PROBLEM TO WORK ON: The response should be an exact repetition of all the entries.

Spatial object tracking data:
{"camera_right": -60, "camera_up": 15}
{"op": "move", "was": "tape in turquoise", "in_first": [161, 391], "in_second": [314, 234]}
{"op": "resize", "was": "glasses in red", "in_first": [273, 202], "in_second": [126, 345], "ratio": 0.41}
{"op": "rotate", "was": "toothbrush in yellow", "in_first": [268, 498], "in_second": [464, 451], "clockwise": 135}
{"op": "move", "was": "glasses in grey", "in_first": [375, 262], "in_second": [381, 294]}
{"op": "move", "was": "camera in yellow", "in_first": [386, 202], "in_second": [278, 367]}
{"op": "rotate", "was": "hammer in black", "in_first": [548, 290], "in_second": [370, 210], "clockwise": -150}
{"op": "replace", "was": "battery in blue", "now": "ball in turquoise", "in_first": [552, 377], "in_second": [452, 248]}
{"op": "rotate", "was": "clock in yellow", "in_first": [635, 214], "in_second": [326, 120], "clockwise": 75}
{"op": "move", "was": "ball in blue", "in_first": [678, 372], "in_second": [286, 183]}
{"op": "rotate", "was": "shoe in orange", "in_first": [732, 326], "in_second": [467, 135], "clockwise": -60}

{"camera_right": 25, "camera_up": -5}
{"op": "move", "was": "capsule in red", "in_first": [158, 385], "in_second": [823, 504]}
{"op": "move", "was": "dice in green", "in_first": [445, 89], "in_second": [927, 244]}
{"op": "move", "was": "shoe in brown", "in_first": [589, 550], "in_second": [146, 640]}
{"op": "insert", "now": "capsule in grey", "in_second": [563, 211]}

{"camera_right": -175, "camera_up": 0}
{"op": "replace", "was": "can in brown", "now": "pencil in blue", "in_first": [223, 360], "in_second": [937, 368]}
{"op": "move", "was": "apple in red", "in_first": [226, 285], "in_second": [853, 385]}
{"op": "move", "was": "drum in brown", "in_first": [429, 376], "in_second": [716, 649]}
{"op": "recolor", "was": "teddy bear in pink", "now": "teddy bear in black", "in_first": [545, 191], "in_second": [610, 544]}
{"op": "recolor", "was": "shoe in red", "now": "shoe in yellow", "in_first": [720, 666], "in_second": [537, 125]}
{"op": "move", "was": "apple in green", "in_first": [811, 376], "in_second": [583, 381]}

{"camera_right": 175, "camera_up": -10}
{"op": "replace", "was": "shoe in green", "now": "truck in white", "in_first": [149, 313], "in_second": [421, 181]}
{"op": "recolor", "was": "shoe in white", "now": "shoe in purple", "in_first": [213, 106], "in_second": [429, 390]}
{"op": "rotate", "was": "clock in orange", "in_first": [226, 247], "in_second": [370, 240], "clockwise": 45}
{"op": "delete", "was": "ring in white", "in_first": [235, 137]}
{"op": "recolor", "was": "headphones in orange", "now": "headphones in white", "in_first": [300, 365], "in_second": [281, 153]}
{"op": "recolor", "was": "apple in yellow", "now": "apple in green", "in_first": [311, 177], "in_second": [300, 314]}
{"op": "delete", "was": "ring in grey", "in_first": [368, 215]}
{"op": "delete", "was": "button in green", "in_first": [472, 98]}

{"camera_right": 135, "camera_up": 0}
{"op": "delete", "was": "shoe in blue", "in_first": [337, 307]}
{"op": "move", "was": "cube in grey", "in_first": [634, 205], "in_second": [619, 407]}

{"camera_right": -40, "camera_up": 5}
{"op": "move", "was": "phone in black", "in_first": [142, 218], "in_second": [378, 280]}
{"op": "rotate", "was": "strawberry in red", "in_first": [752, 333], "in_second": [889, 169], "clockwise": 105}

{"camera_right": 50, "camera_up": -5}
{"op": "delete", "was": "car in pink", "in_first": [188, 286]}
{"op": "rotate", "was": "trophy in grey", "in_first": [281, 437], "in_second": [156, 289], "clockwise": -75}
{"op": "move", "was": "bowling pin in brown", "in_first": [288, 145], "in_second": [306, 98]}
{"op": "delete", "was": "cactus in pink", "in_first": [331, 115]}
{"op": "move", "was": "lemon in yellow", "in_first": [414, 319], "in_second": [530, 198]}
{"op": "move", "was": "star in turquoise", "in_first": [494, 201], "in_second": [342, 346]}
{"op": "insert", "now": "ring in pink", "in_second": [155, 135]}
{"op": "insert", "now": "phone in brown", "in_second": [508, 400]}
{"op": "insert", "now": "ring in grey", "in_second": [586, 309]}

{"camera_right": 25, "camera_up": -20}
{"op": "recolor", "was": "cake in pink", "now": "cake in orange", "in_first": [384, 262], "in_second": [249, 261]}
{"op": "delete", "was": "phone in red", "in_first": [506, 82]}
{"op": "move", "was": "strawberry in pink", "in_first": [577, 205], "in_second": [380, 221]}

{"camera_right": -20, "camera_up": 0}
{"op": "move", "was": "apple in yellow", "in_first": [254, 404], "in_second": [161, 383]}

EXERCISE RESULT:
{"camera_right": -60, "camera_up": 15}
{"op": "move", "was": "tape in turquoise", "in_first": [161, 391], "in_second": [314, 234]}
{"op": "resize", "was": "glasses in red", "in_first": [273, 202], "in_second": [126, 345], "ratio": 0.41}
{"op": "rotate", "was": "toothbrush in yellow", "in_first": [268, 498], "in_second": [464, 451], "clockwise": 135}
{"op": "move", "was": "glasses in grey", "in_first": [375, 262], "in_second": [381, 294]}
{"op": "move", "was": "camera in yellow", "in_first": [386, 202], "in_second": [278, 367]}
{"op": "rotate", "was": "hammer in black", "in_first": [548, 290], "in_second": [370, 210], "clockwise": -150}
{"op": "replace", "was": "battery in blue", "now": "ball in turquoise", "in_first": [552, 377], "in_second": [452, 248]}
{"op": "rotate", "was": "clock in yellow", "in_first": [635, 214], "in_second": [326, 120], "clockwise": 75}
{"op": "move", "was": "ball in blue", "in_first": [678, 372], "in_second": [286, 183]}
{"op": "rotate", "was": "shoe in orange", "in_first": [732, 326], "in_second": [467, 135], "clockwise": -60}

{"camera_right": 25, "camera_up": -5}
{"op": "move", "was": "capsule in red", "in_first": [158, 385], "in_second": [823, 504]}
{"op": "move", "was": "dice in green", "in_first": [445, 89], "in_second": [927, 244]}
{"op": "move", "was": "shoe in brown", "in_first": [589, 550], "in_second": [146, 640]}
{"op": "insert", "now": "capsule in grey", "in_second": [563, 211]}

{"camera_right": -175, "camera_up": 0}
{"op": "replace", "was": "can in brown", "now": "pencil in blue", "in_first": [223, 360], "in_second": [937, 368]}
{"op": "move", "was": "apple in red", "in_first": [226, 285], "in_second": [853, 385]}
{"op": "move", "was": "drum in brown", "in_first": [429, 376], "in_second": [716, 649]}
{"op": "recolor", "was": "teddy bear in pink", "now": "teddy bear in black", "in_first": [545, 191], "in_second": [610, 544]}
{"op": "recolor", "was": "shoe in red", "now": "shoe in yellow", "in_first": [720, 666], "in_second": [537, 125]}
{"op": "move", "was": "apple in green", "in_first": [811, 376], "in_second": [583, 381]}

{"camera_right": 175, "camera_up": -10}
{"op": "replace", "was": "shoe in green", "now": "truck in white", "in_first": [149, 313], "in_second": [421, 181]}
{"op": "recolor", "was": "shoe in white", "now": "shoe in purple", "in_first": [213, 106], "in_second": [429, 390]}
{"op": "rotate", "was": "clock in orange", "in_first": [226, 247], "in_second": [370, 240], "clockwise": 45}
{"op": "delete", "was": "ring in white", "in_first": [235, 137]}
{"op": "recolor", "was": "headphones in orange", "now": "headphones in white", "in_first": [300, 365], "in_second": [281, 153]}
{"op": "recolor", "was": "apple in yellow", "now": "apple in green", "in_first": [311, 177], "in_second": [300, 314]}
{"op": "delete", "was": "ring in grey", "in_first": [368, 215]}
{"op": "delete", "was": "button in green", "in_first": [472, 98]}

{"camera_right": 135, "camera_up": 0}
{"op": "delete", "was": "shoe in blue", "in_first": [337, 307]}
{"op": "move", "was": "cube in grey", "in_first": [634, 205], "in_second": [619, 407]}

{"camera_right": -40, "camera_up": 5}
{"op": "move", "was": "phone in black", "in_first": [142, 218], "in_second": [378, 280]}
{"op": "rotate", "was": "strawberry in red", "in_first": [752, 333], "in_second": [889, 169], "clockwise": 105}

{"camera_right": 50, "camera_up": -5}
{"op": "delete", "was": "car in pink", "in_first": [188, 286]}
{"op": "rotate", "was": "trophy in grey", "in_first": [281, 437], "in_second": [156, 289], "clockwise": -75}
{"op": "move", "was": "bowling pin in brown", "in_first": [288, 145], "in_second": [306, 98]}
{"op": "delete", "was": "cactus in pink", "in_first": [331, 115]}
{"op": "move", "was": "lemon in yellow", "in_first": [414, 319], "in_second": [530, 198]}
{"op": "move", "was": "star in turquoise", "in_first": [494, 201], "in_second": [342, 346]}
{"op": "insert", "now": "ring in pink", "in_second": [155, 135]}
{"op": "insert", "now": "phone in brown", "in_second": [508, 400]}
{"op": "insert", "now": "ring in grey", "in_second": [586, 309]}

{"camera_right": 25, "camera_up": -20}
{"op": "recolor", "was": "cake in pink", "now": "cake in orange", "in_first": [384, 262], "in_second": [249, 261]}
{"op": "delete", "was": "phone in red", "in_first": [506, 82]}
{"op": "move", "was": "strawberry in pink", "in_first": [577, 205], "in_second": [380, 221]}

{"camera_right": -20, "camera_up": 0}
{"op": "move", "was": "apple in yellow", "in_first": [254, 404], "in_second": [161, 383]}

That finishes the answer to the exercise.